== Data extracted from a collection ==
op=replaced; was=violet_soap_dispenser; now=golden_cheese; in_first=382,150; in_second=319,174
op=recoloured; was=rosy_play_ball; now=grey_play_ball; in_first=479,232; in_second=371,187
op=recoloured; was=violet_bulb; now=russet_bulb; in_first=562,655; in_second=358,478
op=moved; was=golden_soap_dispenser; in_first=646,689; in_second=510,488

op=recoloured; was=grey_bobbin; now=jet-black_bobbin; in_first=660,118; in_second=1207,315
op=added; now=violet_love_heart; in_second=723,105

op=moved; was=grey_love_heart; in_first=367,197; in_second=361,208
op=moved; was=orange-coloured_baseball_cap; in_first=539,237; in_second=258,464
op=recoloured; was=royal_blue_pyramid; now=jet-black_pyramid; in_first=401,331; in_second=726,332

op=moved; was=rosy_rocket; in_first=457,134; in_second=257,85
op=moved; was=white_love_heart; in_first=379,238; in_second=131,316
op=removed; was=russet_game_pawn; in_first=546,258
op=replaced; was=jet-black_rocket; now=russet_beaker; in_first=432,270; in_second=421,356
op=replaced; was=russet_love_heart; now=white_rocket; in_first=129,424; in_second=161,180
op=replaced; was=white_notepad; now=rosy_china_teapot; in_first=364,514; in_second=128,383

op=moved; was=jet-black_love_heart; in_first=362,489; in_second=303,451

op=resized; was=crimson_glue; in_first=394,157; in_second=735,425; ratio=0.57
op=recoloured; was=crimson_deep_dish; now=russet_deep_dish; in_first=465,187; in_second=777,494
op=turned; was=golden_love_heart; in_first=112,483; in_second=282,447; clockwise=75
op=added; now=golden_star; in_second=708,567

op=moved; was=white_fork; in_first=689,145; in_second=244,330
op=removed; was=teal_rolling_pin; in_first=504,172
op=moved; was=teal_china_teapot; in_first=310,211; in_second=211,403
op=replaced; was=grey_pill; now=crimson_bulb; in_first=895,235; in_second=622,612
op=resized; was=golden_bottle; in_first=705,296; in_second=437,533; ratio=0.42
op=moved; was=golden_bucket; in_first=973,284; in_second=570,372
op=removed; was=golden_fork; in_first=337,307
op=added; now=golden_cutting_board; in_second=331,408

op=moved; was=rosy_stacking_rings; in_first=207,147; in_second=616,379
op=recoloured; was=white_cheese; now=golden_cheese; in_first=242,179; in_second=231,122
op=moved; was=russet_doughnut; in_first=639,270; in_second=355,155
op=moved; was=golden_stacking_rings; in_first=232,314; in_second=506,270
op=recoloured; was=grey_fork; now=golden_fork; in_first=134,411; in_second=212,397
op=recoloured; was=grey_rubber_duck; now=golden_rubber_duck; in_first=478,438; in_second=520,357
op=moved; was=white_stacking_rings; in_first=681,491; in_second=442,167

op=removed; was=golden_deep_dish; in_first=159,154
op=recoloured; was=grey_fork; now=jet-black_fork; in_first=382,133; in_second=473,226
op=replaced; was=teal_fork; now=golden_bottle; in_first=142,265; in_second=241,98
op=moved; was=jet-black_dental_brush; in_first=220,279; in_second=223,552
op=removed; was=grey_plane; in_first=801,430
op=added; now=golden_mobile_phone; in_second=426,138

== Work request ==
The answer is the lines above between the line holding "op=recoloured; was=rosy_play_ball; now=grey_play_ball;" and the line holding "op=recoloured; was=violet_bulb; now=russet_bulb;", inclusive, each written out exactly, and no others.

== Task response ==
op=recoloured; was=rosy_play_ball; now=grey_play_ball; in_first=479,232; in_second=371,187
op=recoloured; was=violet_bulb; now=russet_bulb; in_first=562,655; in_second=358,478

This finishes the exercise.